Requirement>
Can you repeat the items, starting at the line that contains "Elena: 9:48 -> 5:02" and stopping after the line that contains "WLP: 11:38 -> 17:38", with the pictures left out of your answer?

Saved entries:
------------
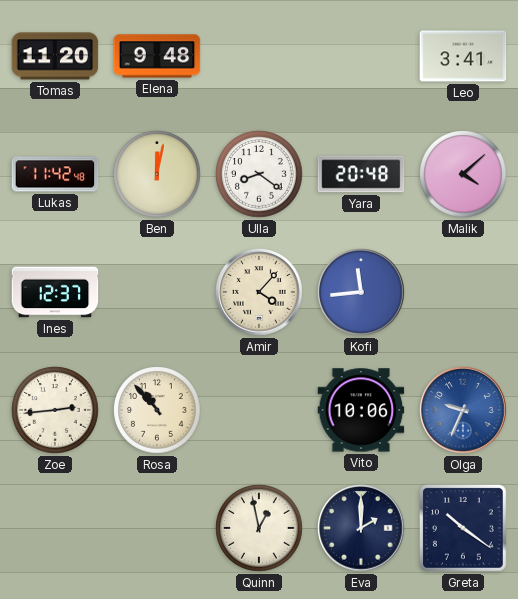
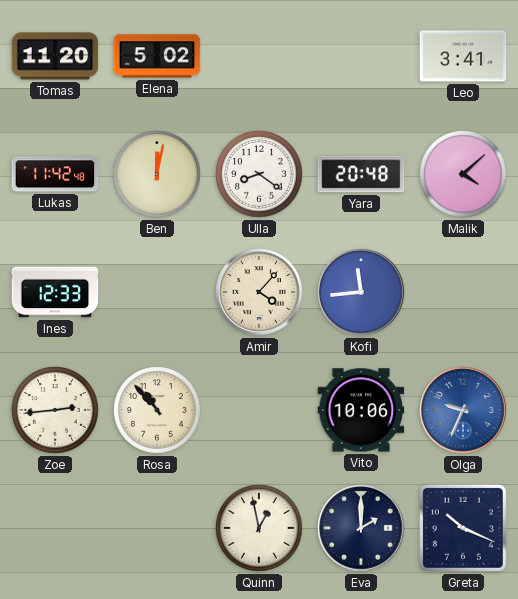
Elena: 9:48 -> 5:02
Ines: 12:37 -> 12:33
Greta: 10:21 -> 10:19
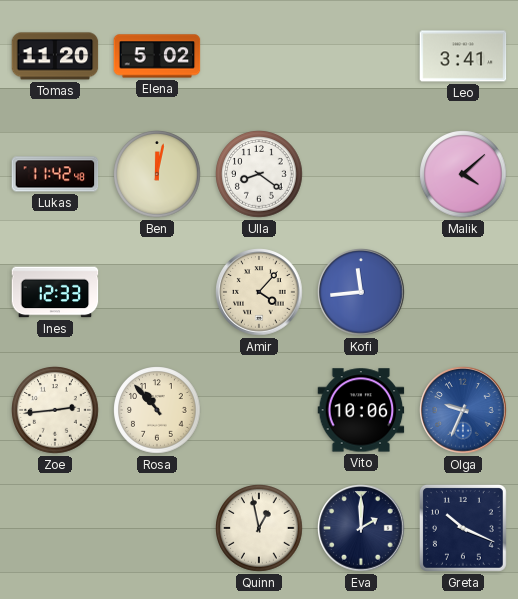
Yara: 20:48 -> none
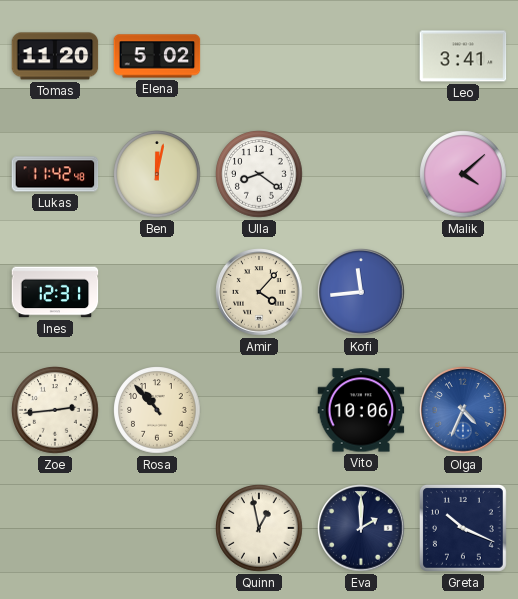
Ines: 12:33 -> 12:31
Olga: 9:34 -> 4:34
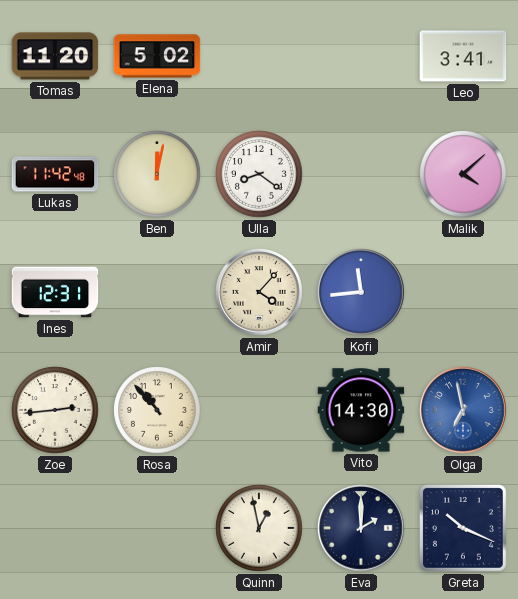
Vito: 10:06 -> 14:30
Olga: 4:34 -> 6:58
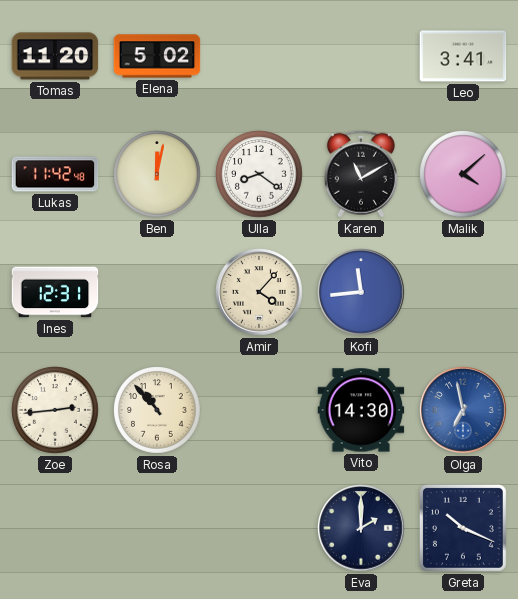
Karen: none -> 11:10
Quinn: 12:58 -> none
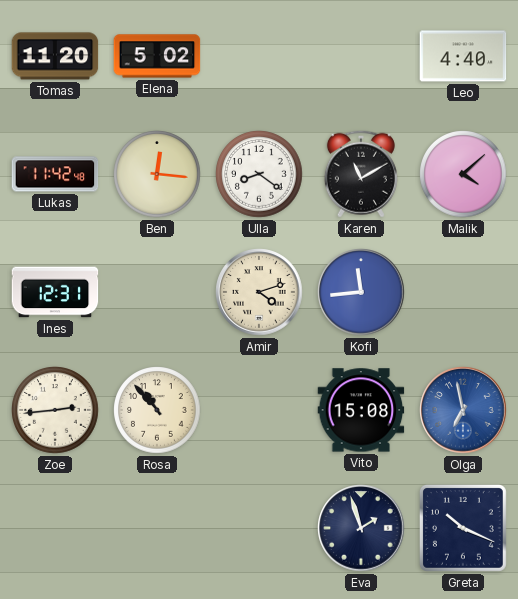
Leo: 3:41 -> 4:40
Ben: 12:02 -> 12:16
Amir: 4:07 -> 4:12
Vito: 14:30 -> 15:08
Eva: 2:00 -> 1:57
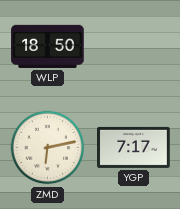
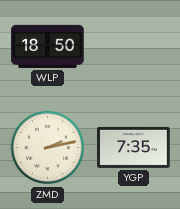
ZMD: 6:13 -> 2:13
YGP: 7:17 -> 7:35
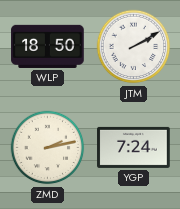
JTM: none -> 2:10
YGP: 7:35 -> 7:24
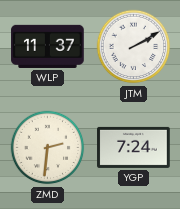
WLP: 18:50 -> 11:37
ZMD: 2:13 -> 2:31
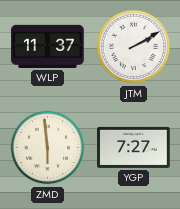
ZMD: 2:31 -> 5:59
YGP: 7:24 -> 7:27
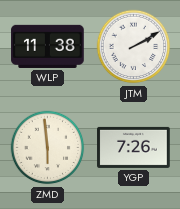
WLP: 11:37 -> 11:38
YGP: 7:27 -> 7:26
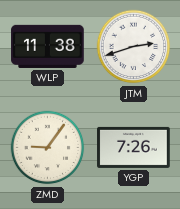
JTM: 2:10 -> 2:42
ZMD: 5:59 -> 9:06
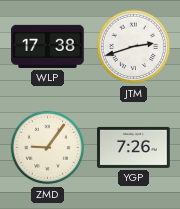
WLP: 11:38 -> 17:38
------------
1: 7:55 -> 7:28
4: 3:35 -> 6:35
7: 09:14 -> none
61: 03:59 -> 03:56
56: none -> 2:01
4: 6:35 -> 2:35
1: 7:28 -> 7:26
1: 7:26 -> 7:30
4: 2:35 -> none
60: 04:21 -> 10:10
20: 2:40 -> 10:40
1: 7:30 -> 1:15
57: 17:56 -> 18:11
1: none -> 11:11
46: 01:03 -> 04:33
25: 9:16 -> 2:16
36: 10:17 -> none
------------
Result of this exercise>
Elena: 9:48 -> 5:02
Ines: 12:37 -> 12:33
Greta: 10:21 -> 10:19
Yara: 20:48 -> none
Ines: 12:33 -> 12:31
Olga: 9:34 -> 4:34
Vito: 10:06 -> 14:30
Olga: 4:34 -> 6:58
Karen: none -> 11:10
Quinn: 12:58 -> none
Leo: 3:41 -> 4:40
Ben: 12:02 -> 12:16
Amir: 4:07 -> 4:12
Vito: 14:30 -> 15:08
Eva: 2:00 -> 1:57
ZMD: 6:13 -> 2:13
YGP: 7:17 -> 7:35
JTM: none -> 2:10
YGP: 7:35 -> 7:24
WLP: 18:50 -> 11:37
ZMD: 2:13 -> 2:31
ZMD: 2:31 -> 5:59
YGP: 7:24 -> 7:27
WLP: 11:37 -> 11:38
YGP: 7:27 -> 7:26
JTM: 2:10 -> 2:42
ZMD: 5:59 -> 9:06
WLP: 11:38 -> 17:38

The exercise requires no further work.